_TASK ITEM_.
Please tally the lines below that contain the string "black" and reply with that figure only.

== RECORDS TO PROCESS

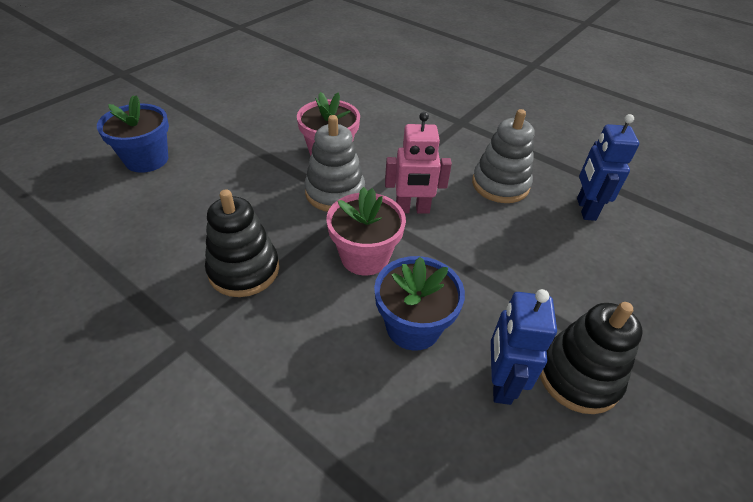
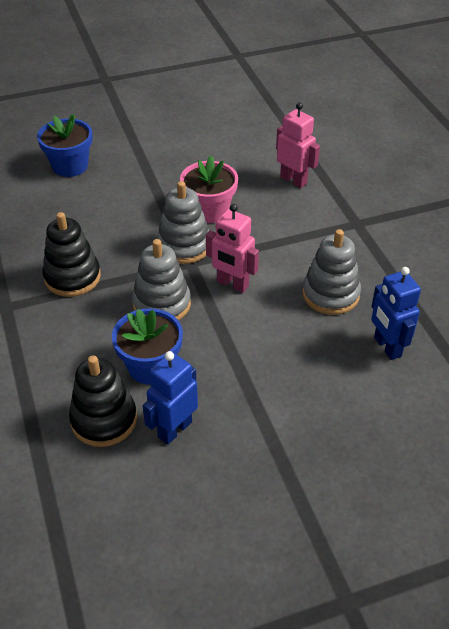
camera: 35 degrees right, 0 degrees up
(365, 257) = (162, 304): pink flower pot -> grey stacking toy
(378, 105) = (293, 180): none -> pink robot
(578, 376) = (234, 454): black stacking toy -> black stacking toy (104, 420)
(585, 209) = (387, 347): blue robot -> blue robot turned 60 degrees counterclockwise

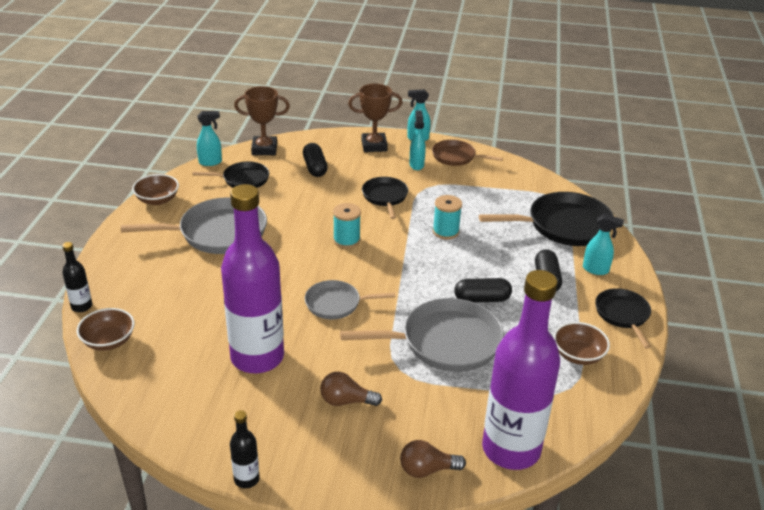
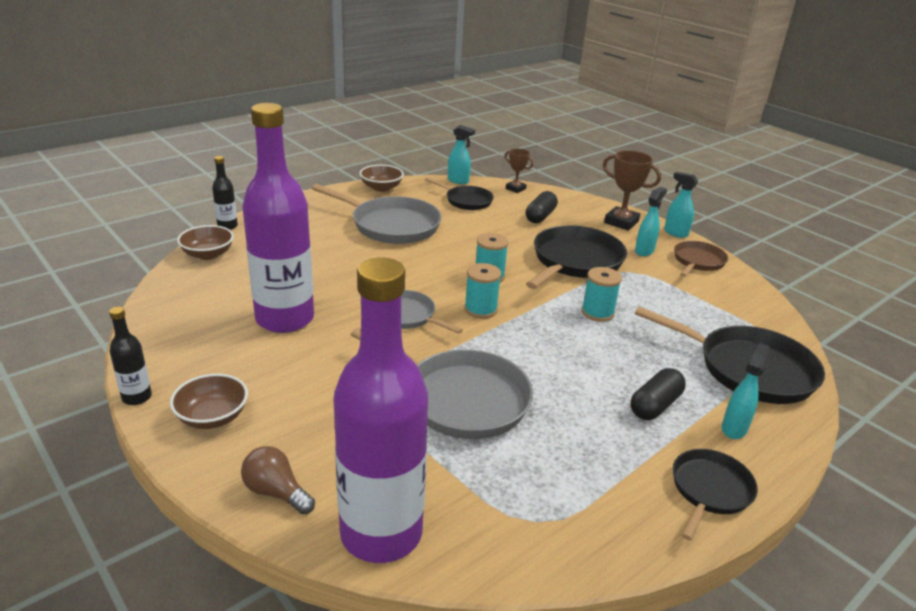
camera: 40 degrees right, 5 degrees down
(264, 149) = (515, 189): brown trophy -> brown trophy, size x0.61
(346, 401) = (299, 391): brown light bulb -> none
(375, 270) = (480, 309): none -> turquoise spool
(385, 197) = (575, 261): black pan -> black pan, size x1.72
(456, 157) = (697, 261): brown pan -> brown pan turned 60 degrees clockwise
(482, 299) = (553, 384): black capsule -> none
(578, 355) = (591, 495): brown bowl -> brown bowl (212, 417)
(596, 270) = (734, 428): turquoise spray bottle -> turquoise spray bottle turned 120 degrees counterclockwise

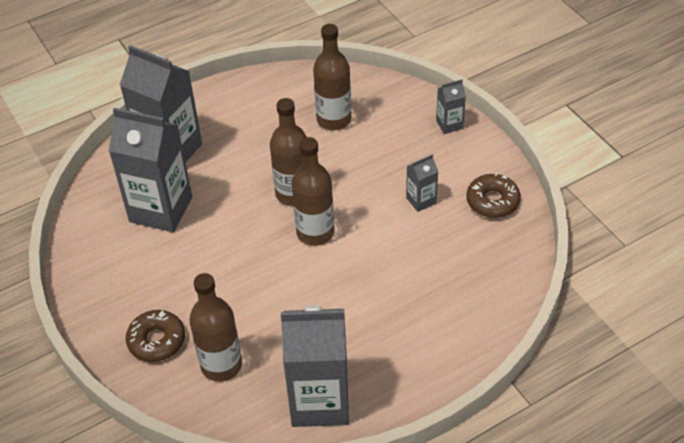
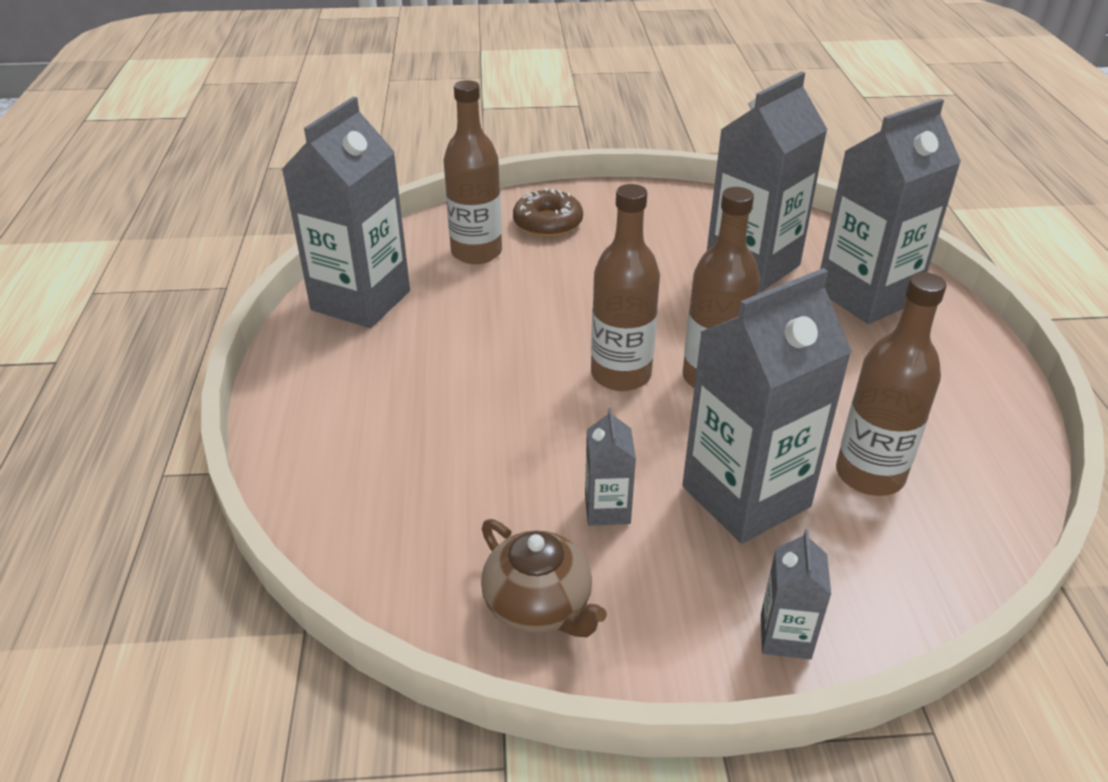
camera: 115 degrees right, 10 degrees down
(378, 156) = (745, 496): none -> grey carton
(492, 201) = (539, 605): brown donut -> brown teapot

====

_WRITTEN REPLY_.
3